+++ RECORDS SHOWN

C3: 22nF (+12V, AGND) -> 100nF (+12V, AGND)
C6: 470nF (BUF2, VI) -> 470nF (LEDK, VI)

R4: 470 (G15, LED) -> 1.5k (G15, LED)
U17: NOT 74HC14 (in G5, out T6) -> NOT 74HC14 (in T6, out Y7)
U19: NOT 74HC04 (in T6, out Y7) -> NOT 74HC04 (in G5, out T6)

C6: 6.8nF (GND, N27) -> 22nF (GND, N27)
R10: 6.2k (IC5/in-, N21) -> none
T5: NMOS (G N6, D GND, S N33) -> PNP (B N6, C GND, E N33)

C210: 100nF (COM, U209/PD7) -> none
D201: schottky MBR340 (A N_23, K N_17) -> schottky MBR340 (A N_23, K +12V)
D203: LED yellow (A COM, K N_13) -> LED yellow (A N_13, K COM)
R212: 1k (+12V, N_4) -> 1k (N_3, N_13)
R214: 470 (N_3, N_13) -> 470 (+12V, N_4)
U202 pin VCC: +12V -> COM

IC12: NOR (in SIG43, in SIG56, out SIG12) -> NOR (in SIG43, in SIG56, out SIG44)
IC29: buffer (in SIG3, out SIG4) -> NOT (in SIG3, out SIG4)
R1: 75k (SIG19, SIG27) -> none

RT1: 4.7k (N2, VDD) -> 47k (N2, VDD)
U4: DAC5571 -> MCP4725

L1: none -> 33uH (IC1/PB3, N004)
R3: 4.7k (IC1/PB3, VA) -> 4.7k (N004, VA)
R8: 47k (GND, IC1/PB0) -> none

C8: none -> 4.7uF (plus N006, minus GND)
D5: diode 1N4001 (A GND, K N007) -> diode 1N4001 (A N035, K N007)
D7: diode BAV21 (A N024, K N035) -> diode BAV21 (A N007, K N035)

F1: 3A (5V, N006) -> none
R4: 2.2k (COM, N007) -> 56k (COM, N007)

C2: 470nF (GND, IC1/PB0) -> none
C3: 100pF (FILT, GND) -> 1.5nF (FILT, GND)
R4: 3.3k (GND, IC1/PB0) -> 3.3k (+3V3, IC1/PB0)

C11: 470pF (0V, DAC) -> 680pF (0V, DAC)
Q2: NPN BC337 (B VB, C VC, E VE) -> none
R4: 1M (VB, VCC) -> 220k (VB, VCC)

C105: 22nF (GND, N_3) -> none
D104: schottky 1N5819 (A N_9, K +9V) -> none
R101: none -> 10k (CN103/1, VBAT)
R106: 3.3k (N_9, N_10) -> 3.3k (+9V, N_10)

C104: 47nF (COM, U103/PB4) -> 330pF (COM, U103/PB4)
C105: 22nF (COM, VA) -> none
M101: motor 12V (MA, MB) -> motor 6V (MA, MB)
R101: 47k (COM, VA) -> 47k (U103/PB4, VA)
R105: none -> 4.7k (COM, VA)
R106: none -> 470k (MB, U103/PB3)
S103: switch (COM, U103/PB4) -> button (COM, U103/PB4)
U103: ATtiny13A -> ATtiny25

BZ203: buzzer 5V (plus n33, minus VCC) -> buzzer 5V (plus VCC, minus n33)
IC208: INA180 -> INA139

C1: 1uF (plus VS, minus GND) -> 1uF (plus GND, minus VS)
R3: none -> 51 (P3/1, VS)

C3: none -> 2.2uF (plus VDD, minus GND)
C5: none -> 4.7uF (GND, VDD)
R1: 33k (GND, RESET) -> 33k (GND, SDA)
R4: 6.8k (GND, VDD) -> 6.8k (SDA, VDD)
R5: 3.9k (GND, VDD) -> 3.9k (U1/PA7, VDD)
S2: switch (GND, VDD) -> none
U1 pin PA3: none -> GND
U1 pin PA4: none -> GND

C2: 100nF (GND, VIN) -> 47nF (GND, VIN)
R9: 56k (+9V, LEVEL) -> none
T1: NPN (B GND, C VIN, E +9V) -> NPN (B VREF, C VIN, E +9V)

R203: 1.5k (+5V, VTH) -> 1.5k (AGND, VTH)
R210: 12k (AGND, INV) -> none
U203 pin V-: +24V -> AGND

++++++

**EXERCISE:** From the material above, copy exactly the lines between the line holding "D203: LED yellow" and the line holding "IC29: buffer (in", inclusive, and only those.

**ANSWER TO THE EXERCISE:**
D203: LED yellow (A COM, K N_13) -> LED yellow (A N_13, K COM)
R212: 1k (+12V, N_4) -> 1k (N_3, N_13)
R214: 470 (N_3, N_13) -> 470 (+12V, N_4)
U202 pin VCC: +12V -> COM

IC12: NOR (in SIG43, in SIG56, out SIG12) -> NOR (in SIG43, in SIG56, out SIG44)
IC29: buffer (in SIG3, out SIG4) -> NOT (in SIG3, out SIG4)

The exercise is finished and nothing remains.